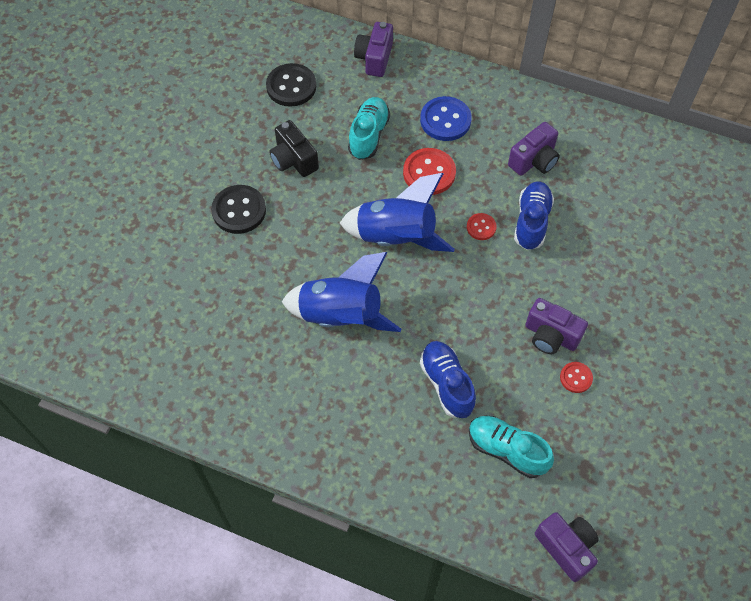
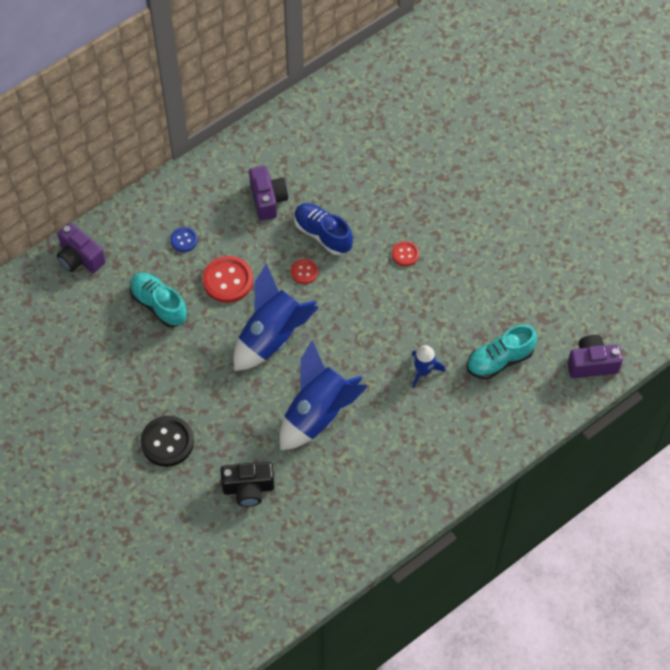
camera: 60 degrees left, 0 degrees up
(291, 86) = (63, 338): black button -> none
(293, 160) = (144, 375): black camera -> black camera (248, 488)
(445, 120) = (184, 240): blue button -> blue button, size x0.55
(446, 384) = (423, 371): blue shoe -> blue rocket
(551, 336) = (428, 279): purple camera -> none
(576, 378) = (471, 283): red button -> red button (405, 254)

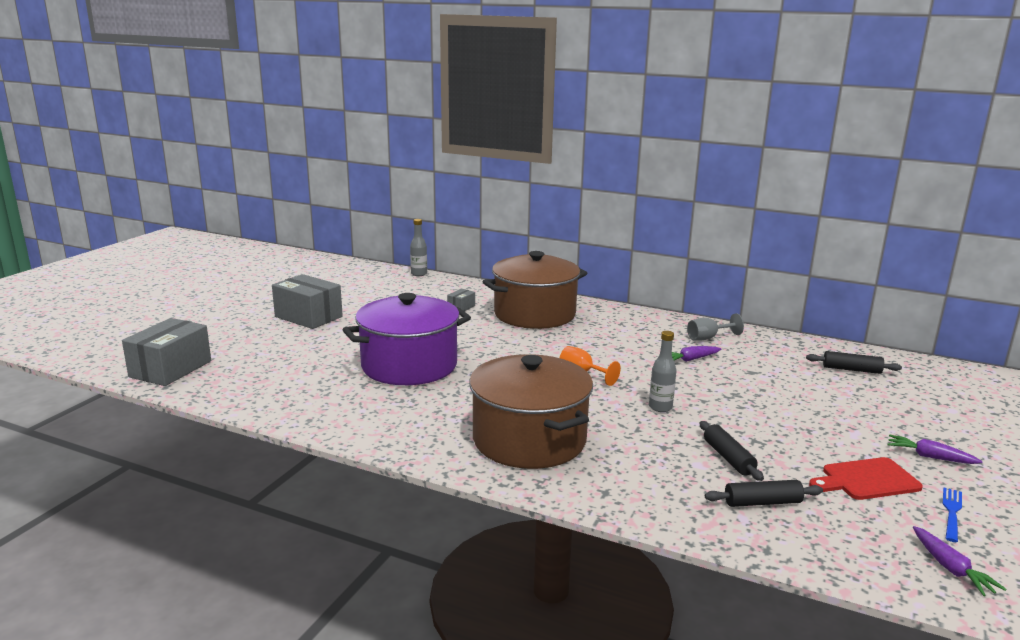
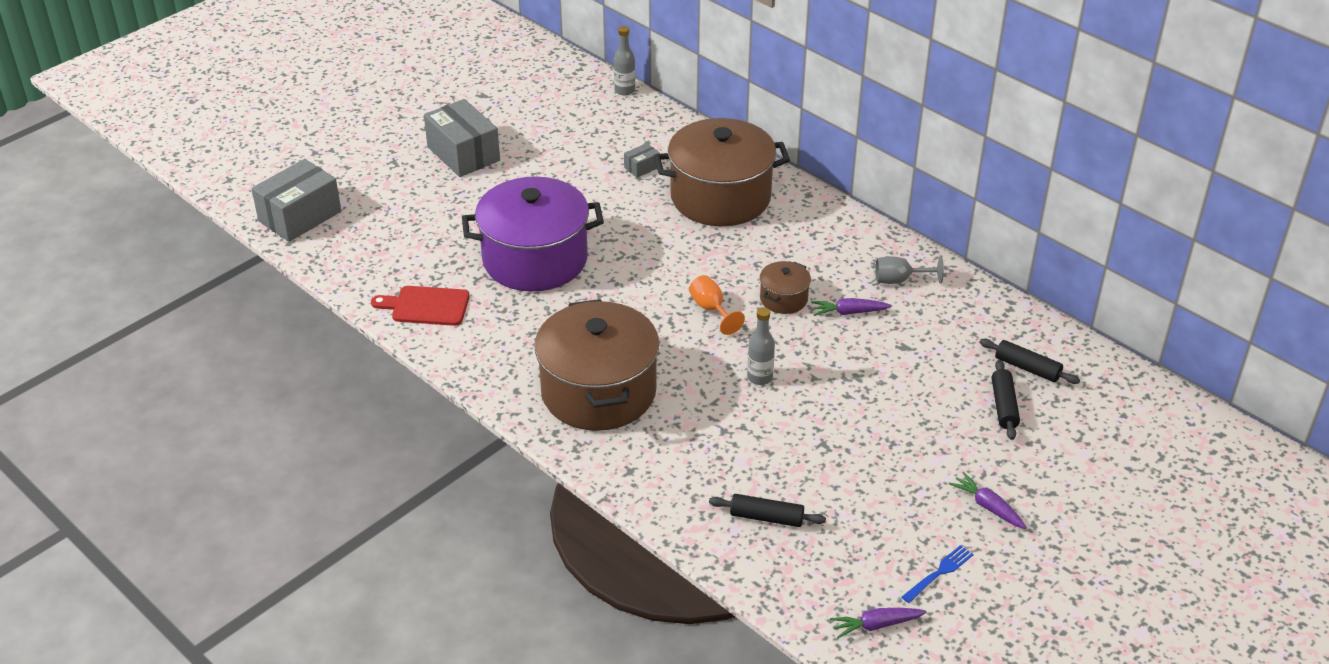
camera: 20 degrees right, 20 degrees up
(633, 359) = (783, 299): none -> brown pot
(728, 458) = (777, 459): black rolling pin -> black rolling pin (1004, 406)
(866, 480) = (892, 517): red cutting board -> red cutting board (426, 306)
(951, 569) = (875, 625): purple carrot -> purple carrot turned 75 degrees clockwise

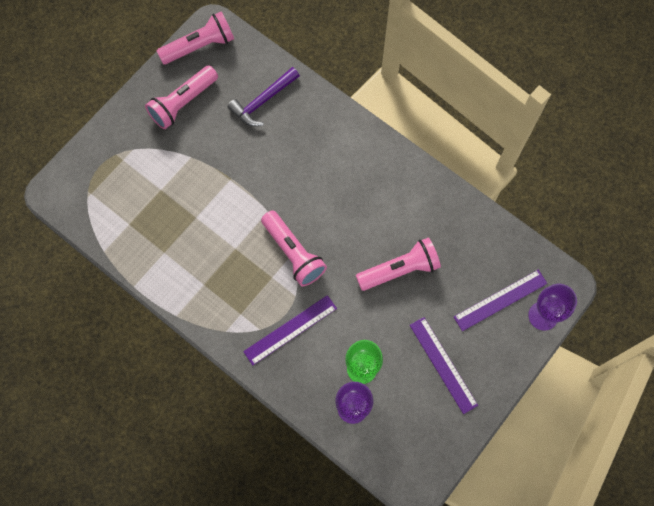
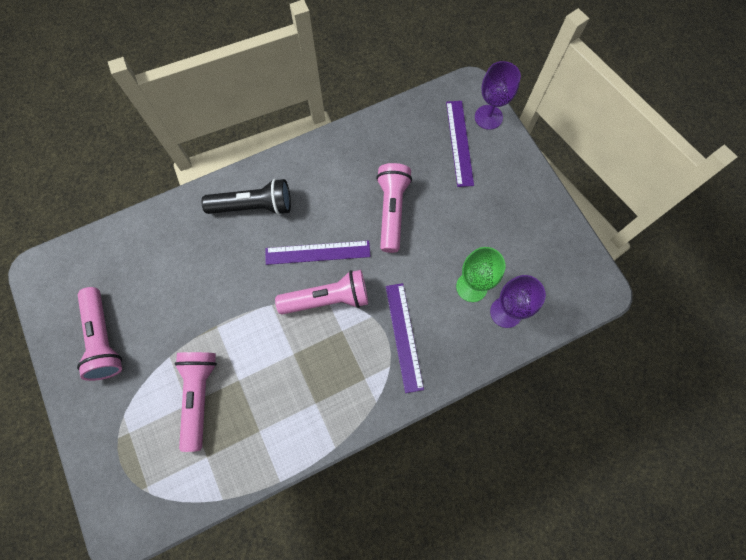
camera: 65 degrees left, 0 degrees up
(199, 46) = (51, 294): pink flashlight -> pink flashlight (199, 396)
(263, 101) = (152, 258): purple hammer -> none
(346, 154) = (253, 206): none -> black flashlight
(443, 364) = (497, 215): purple ruler -> purple ruler (317, 252)

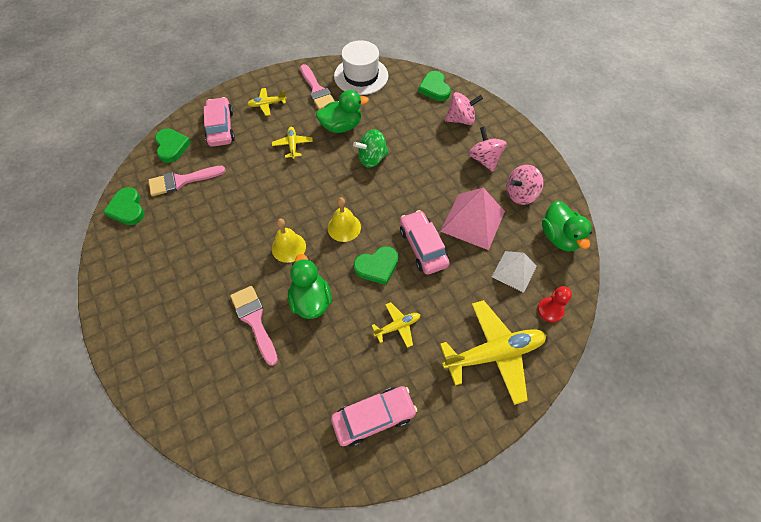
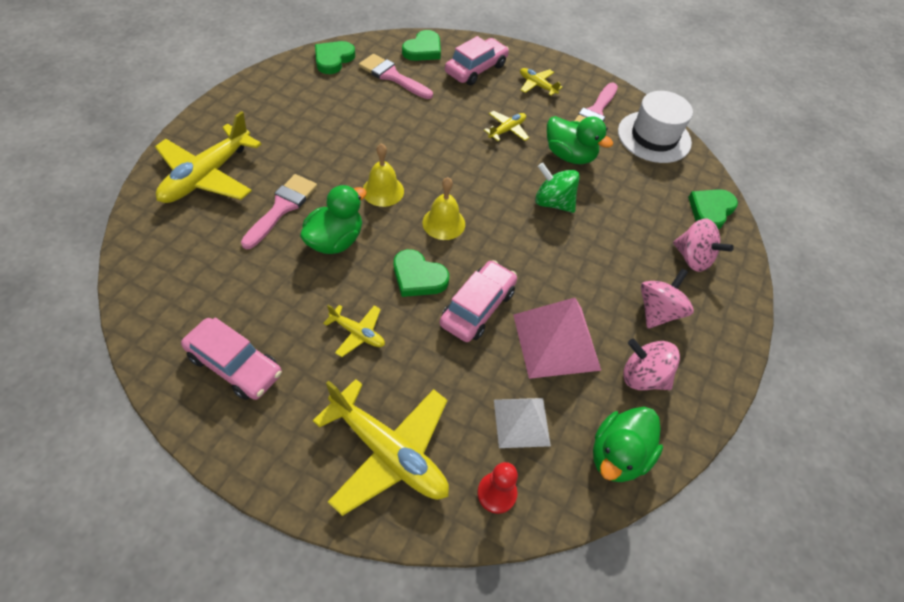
camera: 50 degrees right, 5 degrees down
(179, 359) = (207, 176): none -> yellow plane

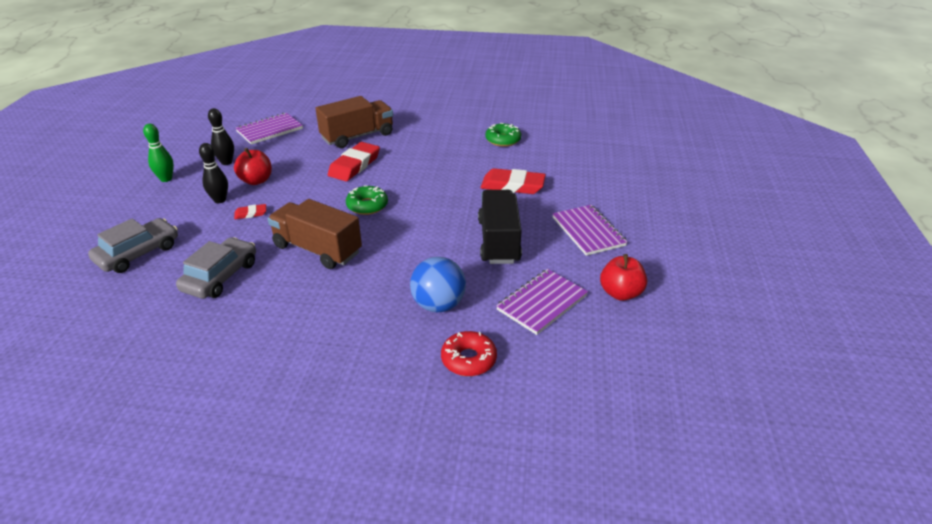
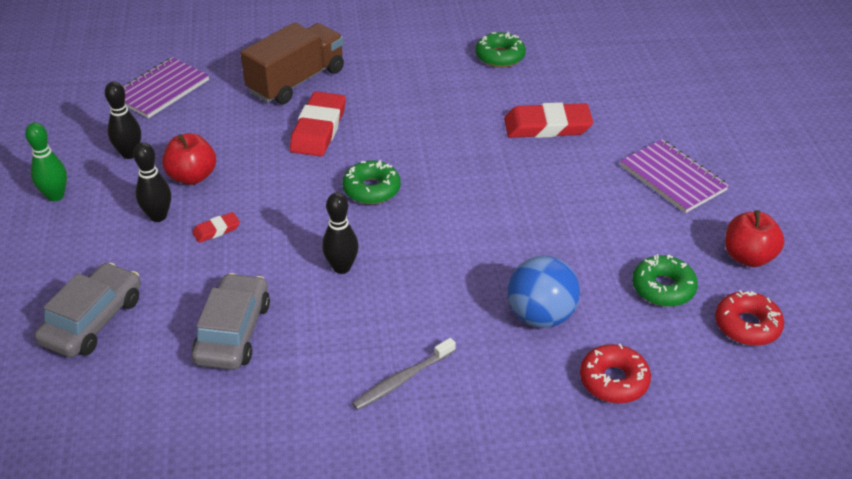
camera: 15 degrees left, 5 degrees up
(314, 328) = (402, 379): none -> grey toothbrush
(317, 249) = (341, 267): brown truck -> black bowling pin
(498, 241) = (570, 212): black truck -> none
(542, 303) = (663, 288): purple notebook -> green donut
(595, 341) = (747, 325): none -> red donut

====================

* [Task goal] Omit each image and transcribe the remaining records word for word.

* [Output of the exercise]
camera: 60 degrees left, 0 degrees up
(291, 86) = (63, 338): black button -> none
(293, 160) = (144, 375): black camera -> black camera (248, 488)
(445, 120) = (184, 240): blue button -> blue button, size x0.55
(446, 384) = (423, 371): blue shoe -> blue rocket
(551, 336) = (428, 279): purple camera -> none
(576, 378) = (471, 283): red button -> red button (405, 254)

camera: 20 degrees right, 20 degrees up
(633, 359) = (783, 299): none -> brown pot
(728, 458) = (777, 459): black rolling pin -> black rolling pin (1004, 406)
(866, 480) = (892, 517): red cutting board -> red cutting board (426, 306)
(951, 569) = (875, 625): purple carrot -> purple carrot turned 75 degrees clockwise

camera: 65 degrees left, 0 degrees up
(199, 46) = (51, 294): pink flashlight -> pink flashlight (199, 396)
(263, 101) = (152, 258): purple hammer -> none
(346, 154) = (253, 206): none -> black flashlight
(443, 364) = (497, 215): purple ruler -> purple ruler (317, 252)

camera: 50 degrees right, 5 degrees down
(179, 359) = (207, 176): none -> yellow plane

camera: 15 degrees left, 5 degrees up
(314, 328) = (402, 379): none -> grey toothbrush
(317, 249) = (341, 267): brown truck -> black bowling pin
(498, 241) = (570, 212): black truck -> none
(542, 303) = (663, 288): purple notebook -> green donut
(595, 341) = (747, 325): none -> red donut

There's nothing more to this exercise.